- Your instructions:
From the line containing "[(27,185),(16,177),(11,188),(23,195),(27,185)]" through the last line of the records below, each line is to be repeated exactly; pictures are to be omitted.

--- Records shown Enclosed Below ---

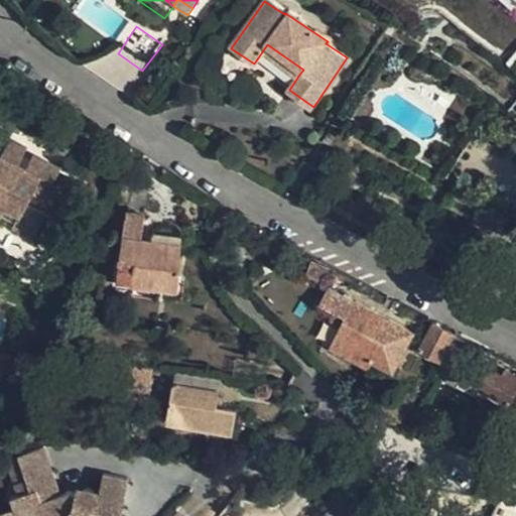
[(263,50),(299,75),(303,70),(267,44),(263,50)]
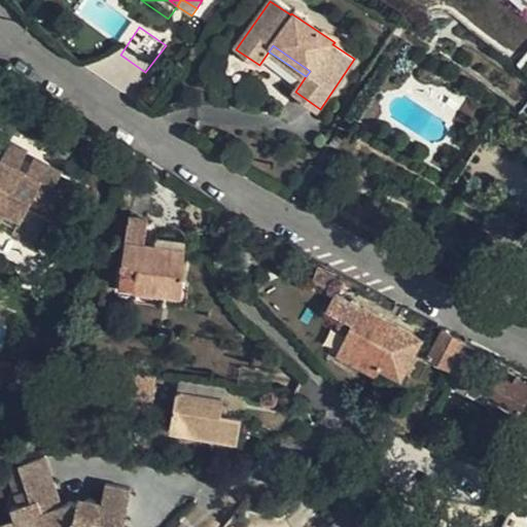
[(23,235),(56,169),(35,159),(26,174),(22,183),(10,177),(15,167),(24,149),(10,142),(1,160),(0,159),(0,213),(3,207),(21,217),(14,231),(23,235)]
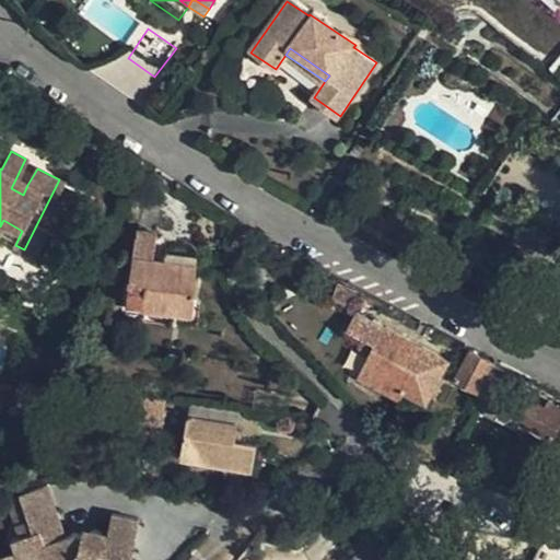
[(27,185),(16,177),(11,188),(23,195),(27,185)]
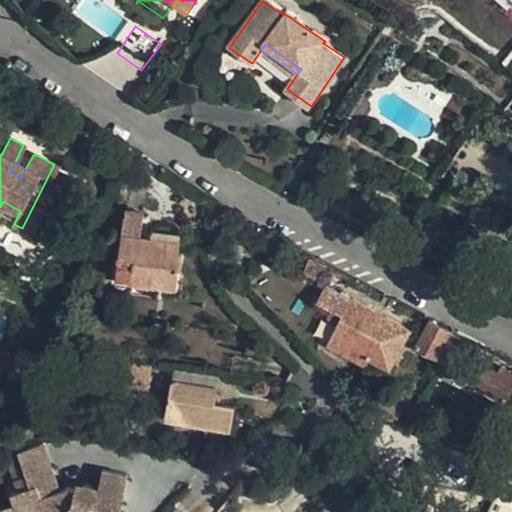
[(54,164),(22,228),(32,233),(43,210),(49,212),(44,224),(56,230),(58,229),(68,210),(68,208),(68,206),(64,202),(69,193),(49,182),(57,166),(54,164)]
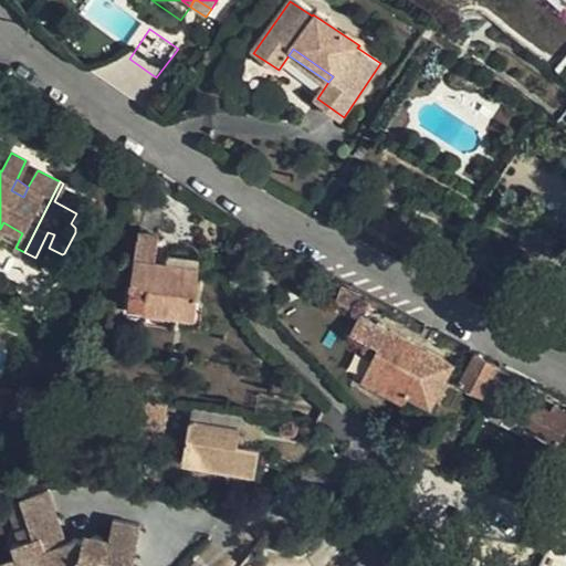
[(139,232),(135,259),(129,306),(146,308),(169,312),(194,314),(198,278),(195,274),(196,264),(166,262),(153,260),(156,234),(139,232)]
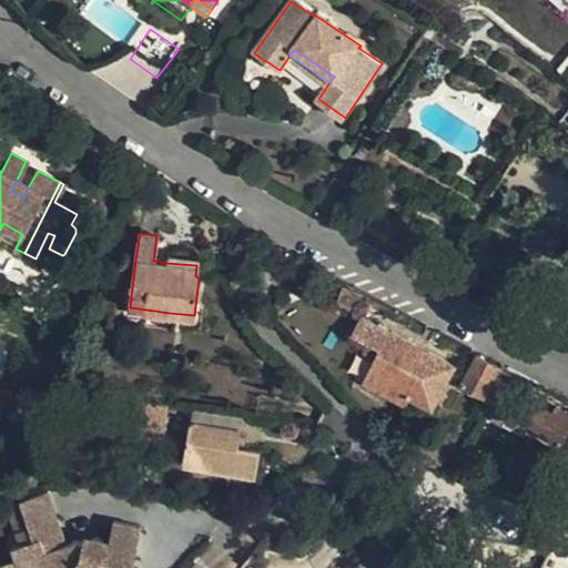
[(169,253),(166,263),(196,265),(198,256),(169,253)]
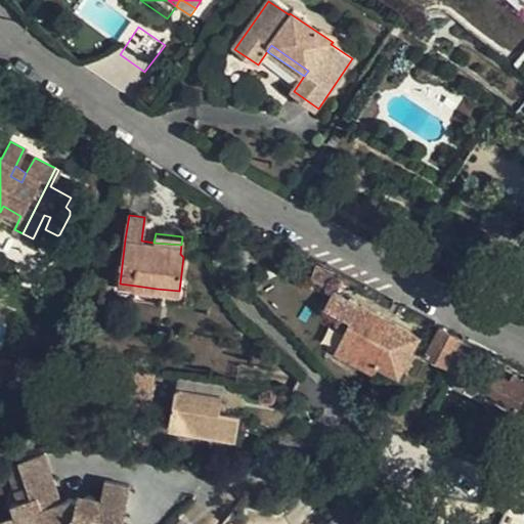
[(156,298),(157,289),(135,286),(134,295),(156,298)]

--- End of Enclosed Records shown ---

- Solution below:
[(27,185),(16,177),(11,188),(23,195),(27,185)]
[(54,164),(22,228),(32,233),(43,210),(49,212),(44,224),(56,230),(58,229),(68,210),(68,208),(68,206),(64,202),(69,193),(49,182),(57,166),(54,164)]
[(139,232),(135,259),(129,306),(146,308),(169,312),(194,314),(198,278),(195,274),(196,264),(166,262),(153,260),(156,234),(139,232)]
[(169,253),(166,263),(196,265),(198,256),(169,253)]
[(156,298),(157,289),(135,286),(134,295),(156,298)]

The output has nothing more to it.